ACTION ITEM:
Copy all entries exactly, and wherever an entry holds a picture, leave that picture out.

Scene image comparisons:

- Opening Delimiter -

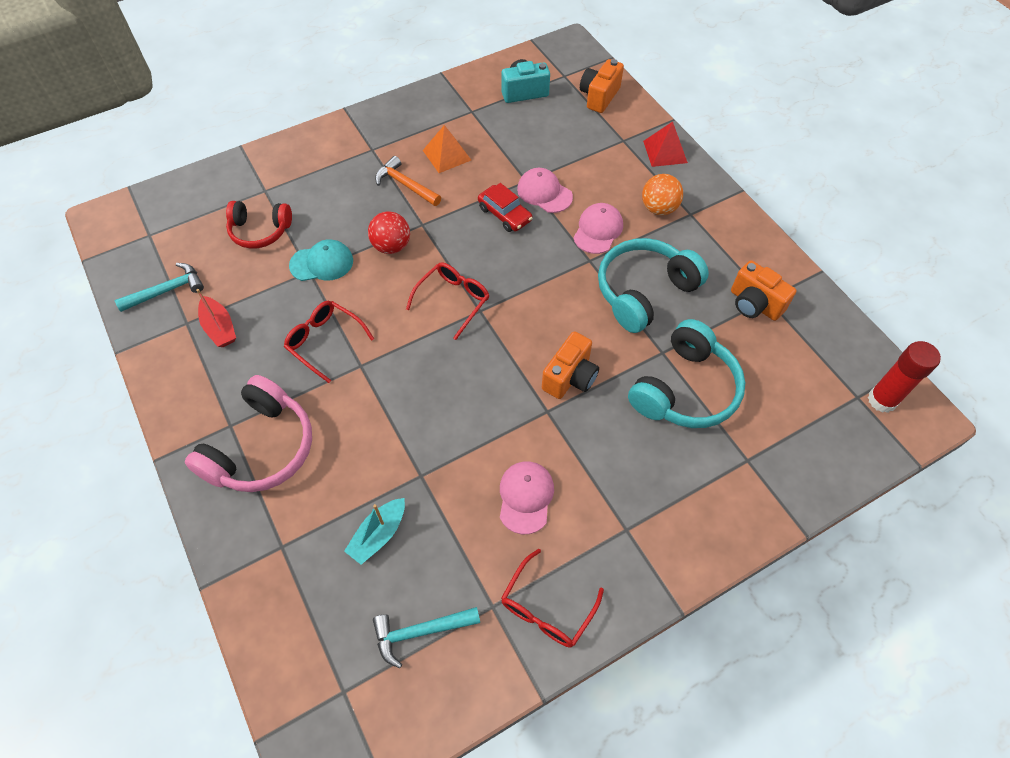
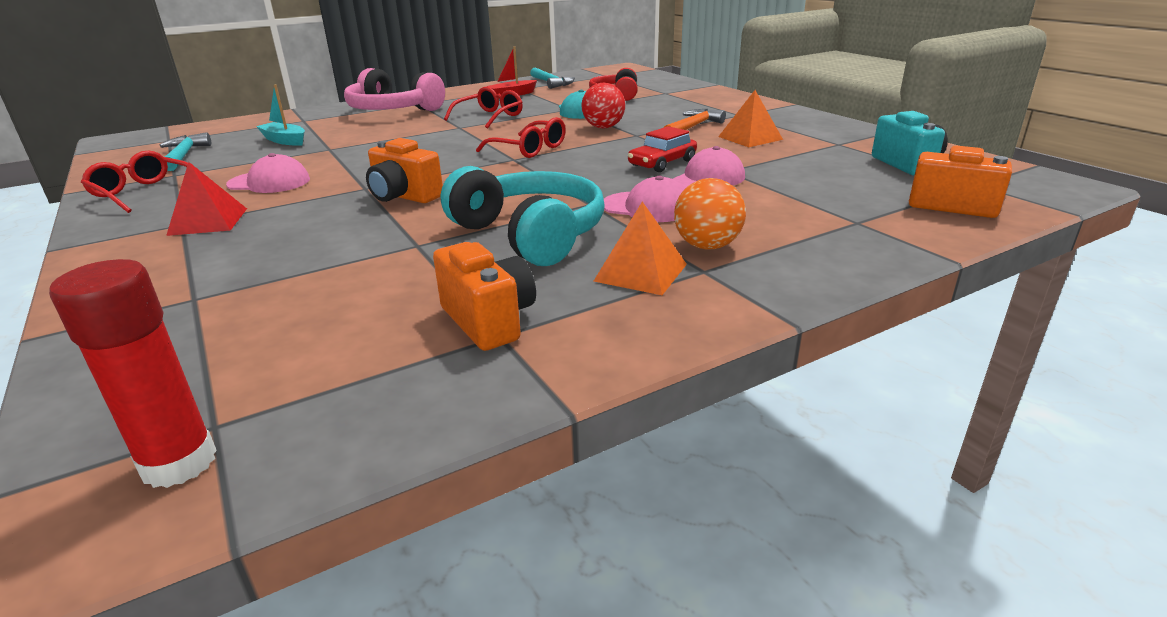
camera: 90 degrees right, 30 degrees down
turquoise headphones [628,319,745,428] -> none
red pyramid [643,121,688,167] -> red pyramid moved to [166,162,247,236]
orange camera [731,260,797,321] -> orange camera turned 105 degrees clockwise [433,242,536,351]
none -> orange pyramid [594,202,687,295]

- Closing Delimiter -

SOLUTION:
camera: 90 degrees right, 30 degrees down
turquoise headphones [628,319,745,428] -> none
red pyramid [643,121,688,167] -> red pyramid moved to [166,162,247,236]
orange camera [731,260,797,321] -> orange camera turned 105 degrees clockwise [433,242,536,351]
none -> orange pyramid [594,202,687,295]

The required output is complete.